Source data:
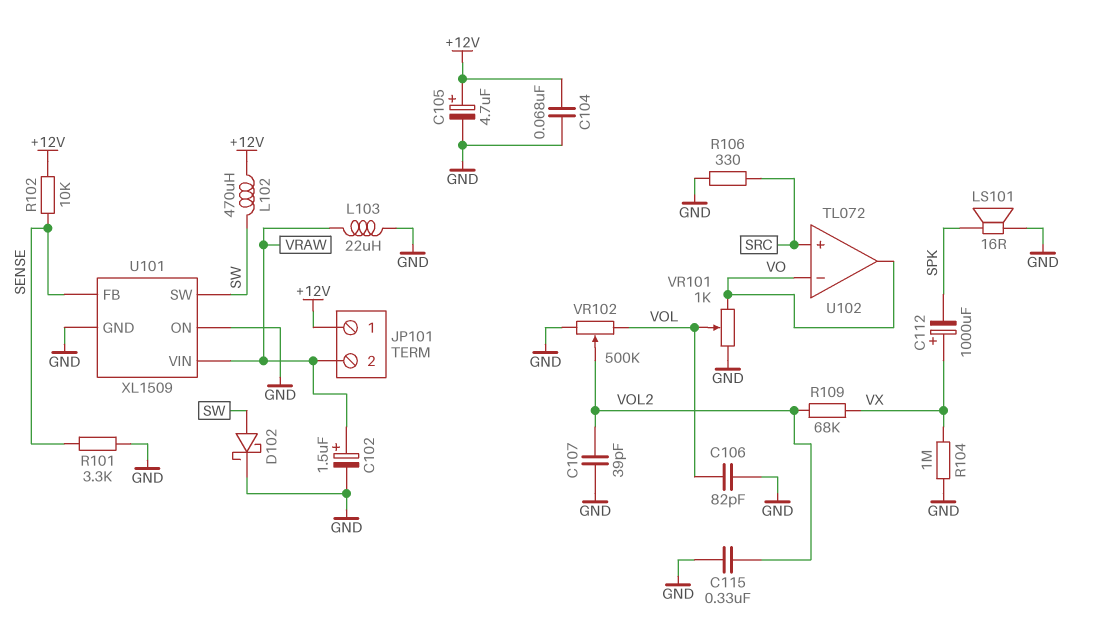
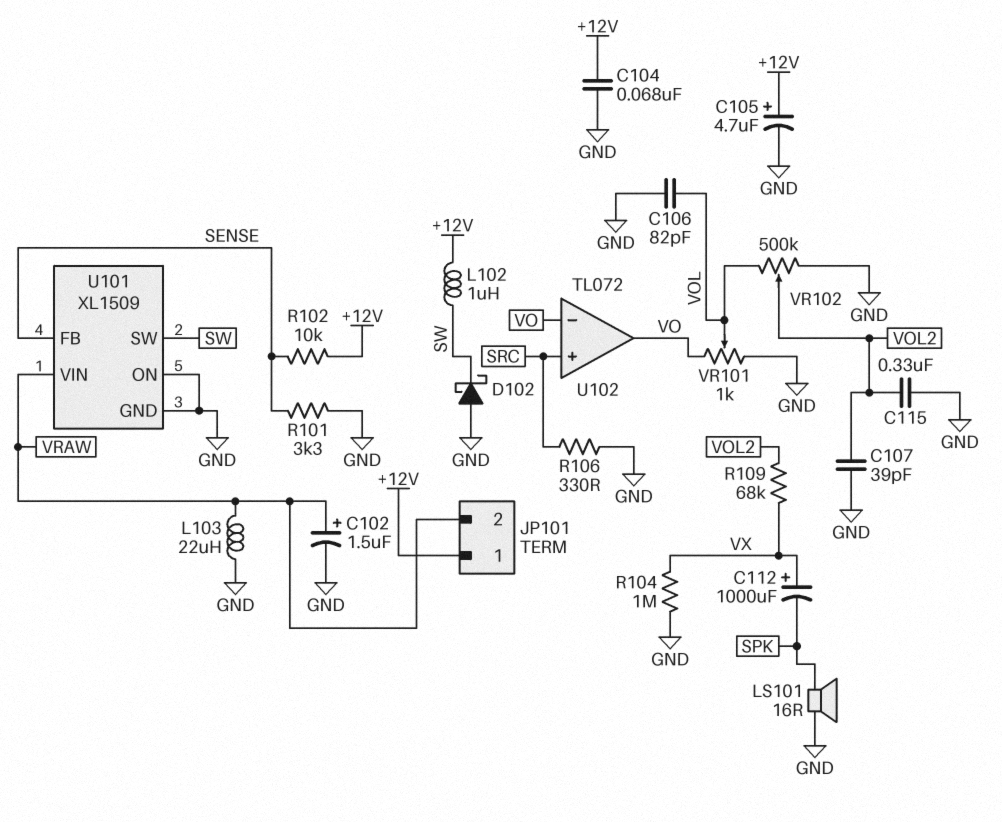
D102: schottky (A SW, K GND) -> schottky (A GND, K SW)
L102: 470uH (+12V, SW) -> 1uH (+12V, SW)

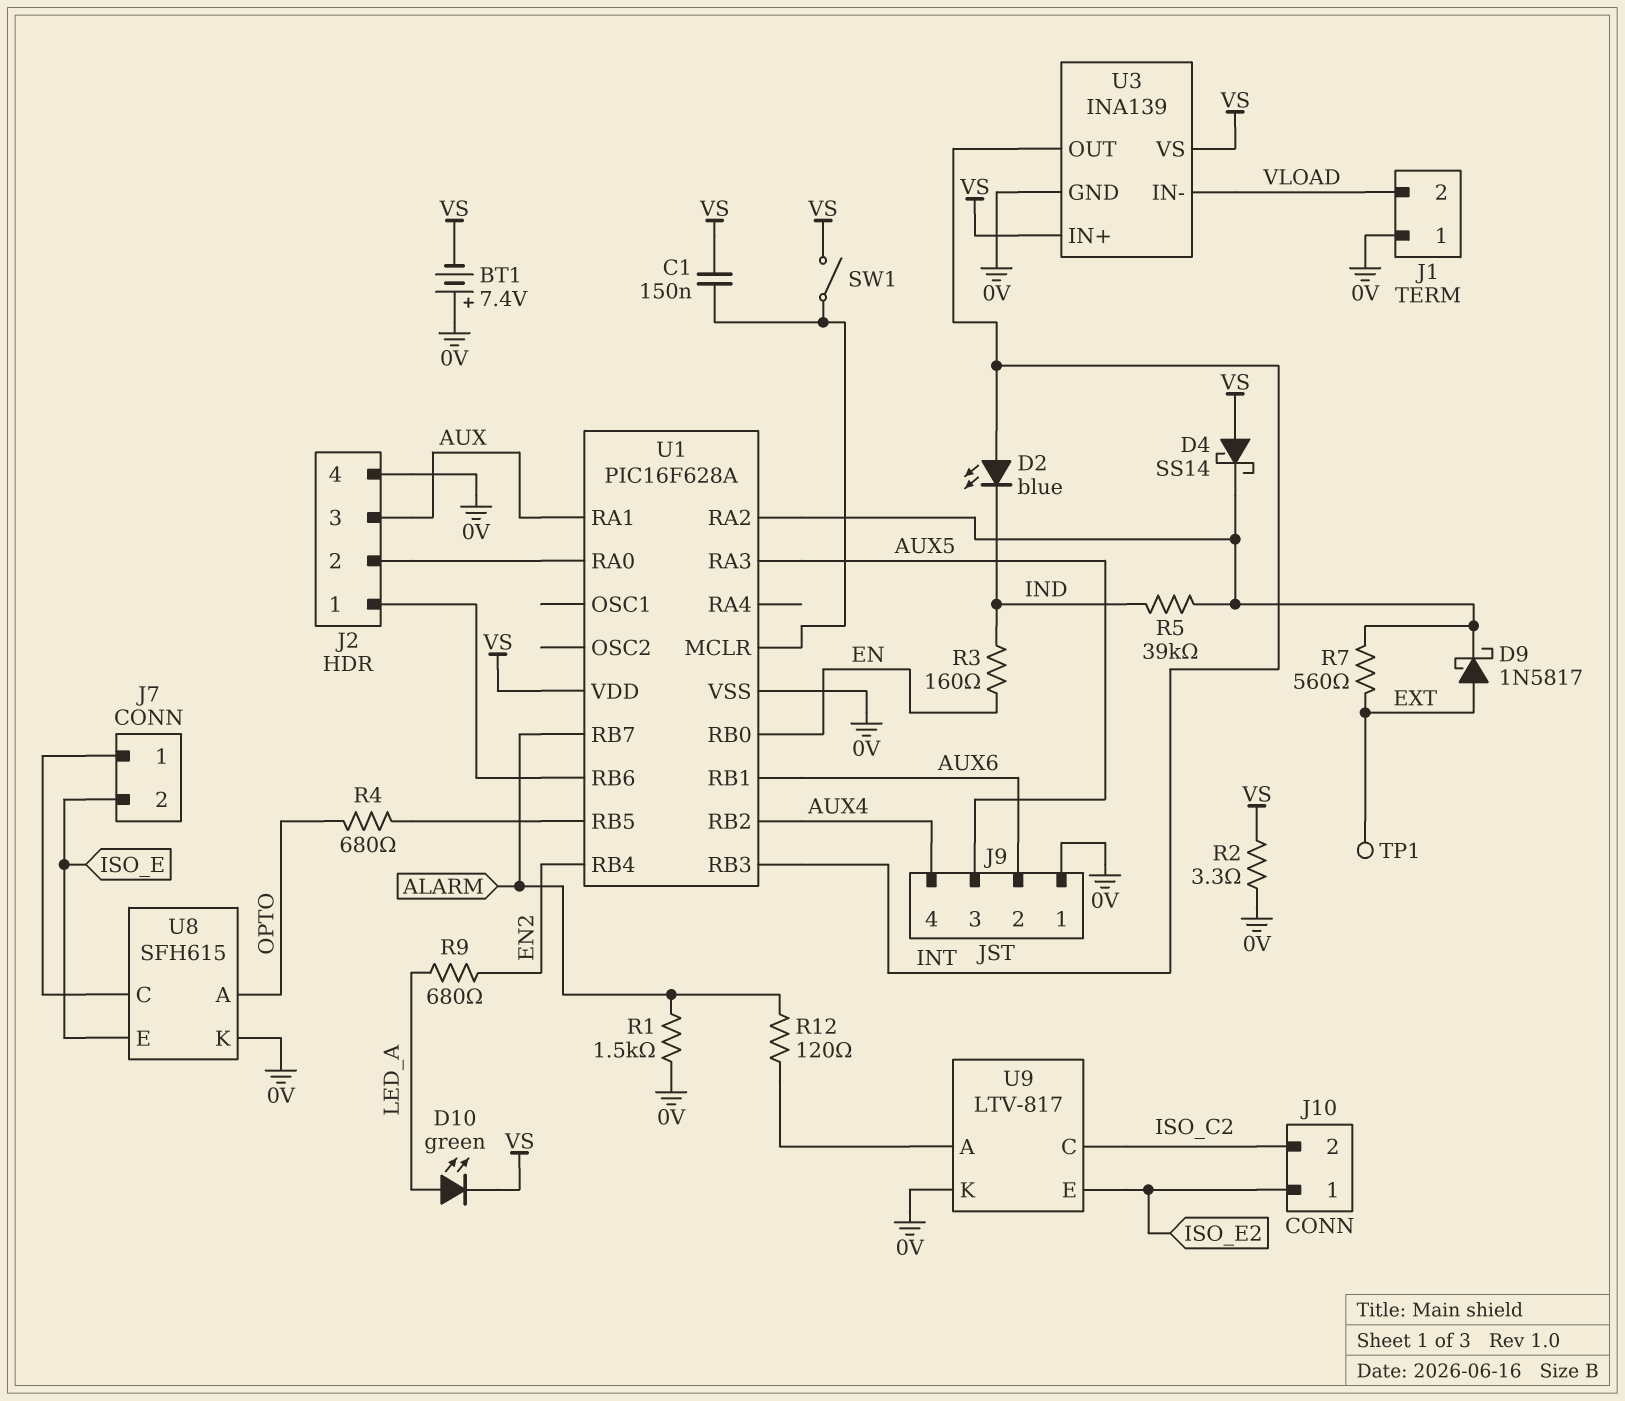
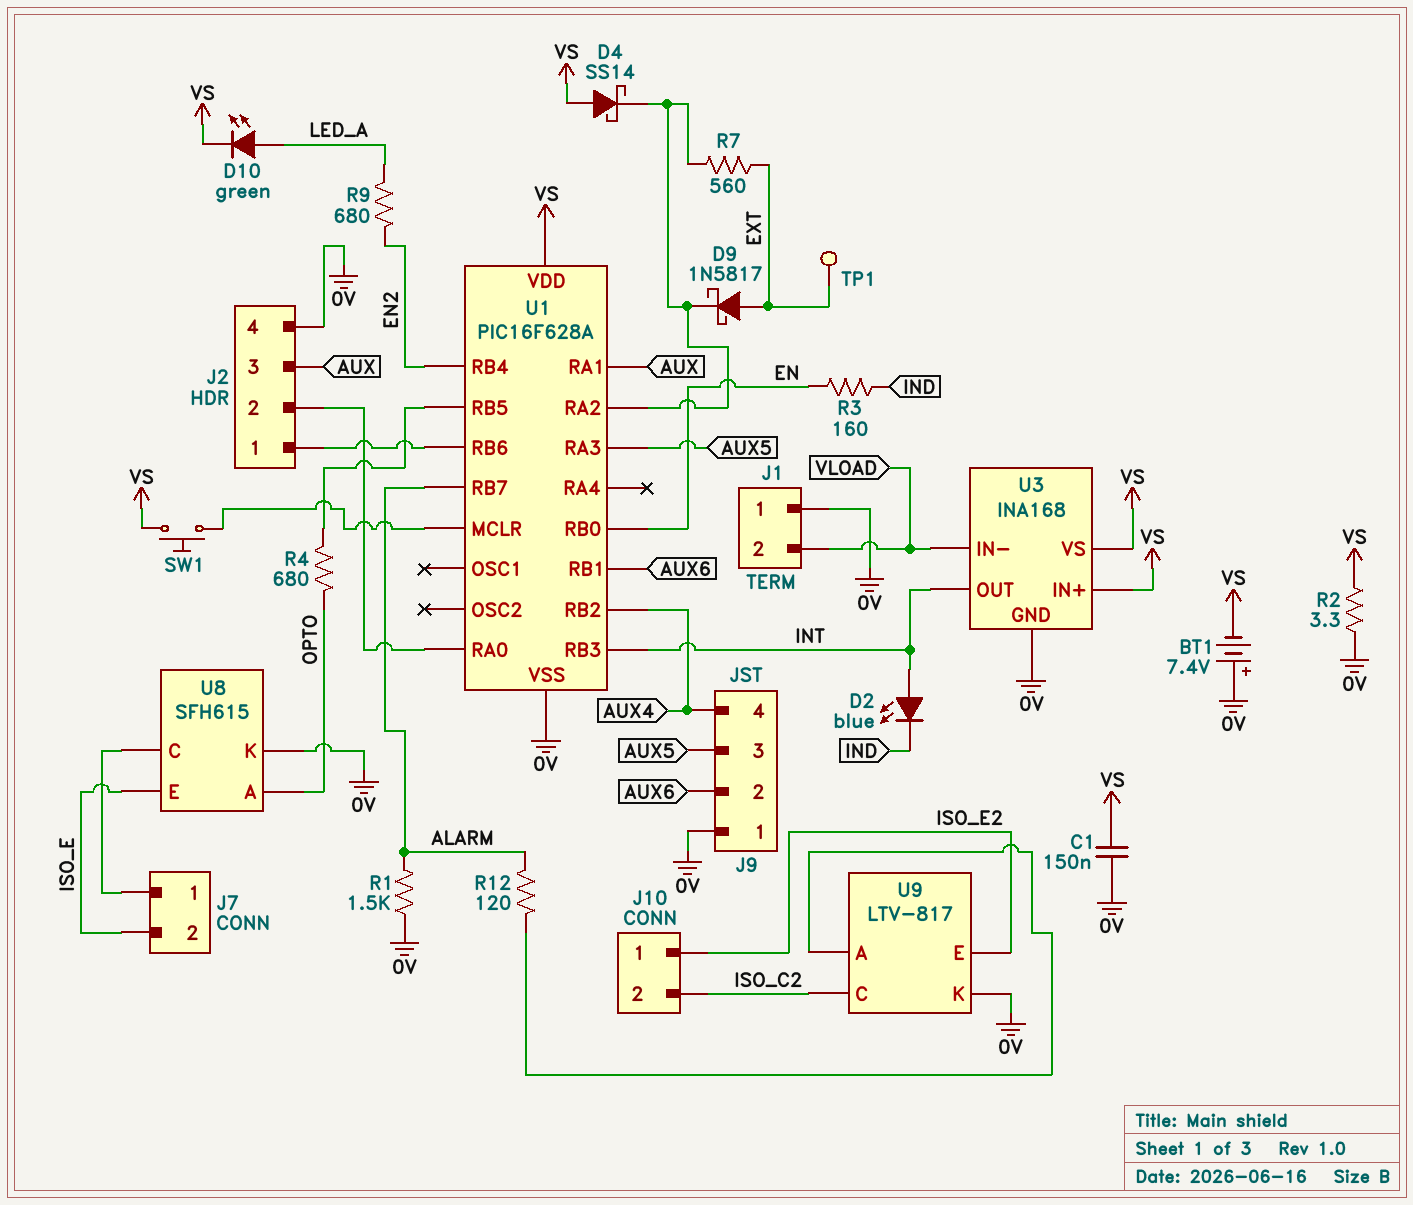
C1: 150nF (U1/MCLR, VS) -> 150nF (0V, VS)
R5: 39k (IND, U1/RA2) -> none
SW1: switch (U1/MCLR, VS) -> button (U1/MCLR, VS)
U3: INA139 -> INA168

About this exercise: Restate all the material verbatim; omit every picture.

Result of this task:
D102: schottky (A SW, K GND) -> schottky (A GND, K SW)
L102: 470uH (+12V, SW) -> 1uH (+12V, SW)

C1: 150nF (U1/MCLR, VS) -> 150nF (0V, VS)
R5: 39k (IND, U1/RA2) -> none
SW1: switch (U1/MCLR, VS) -> button (U1/MCLR, VS)
U3: INA139 -> INA168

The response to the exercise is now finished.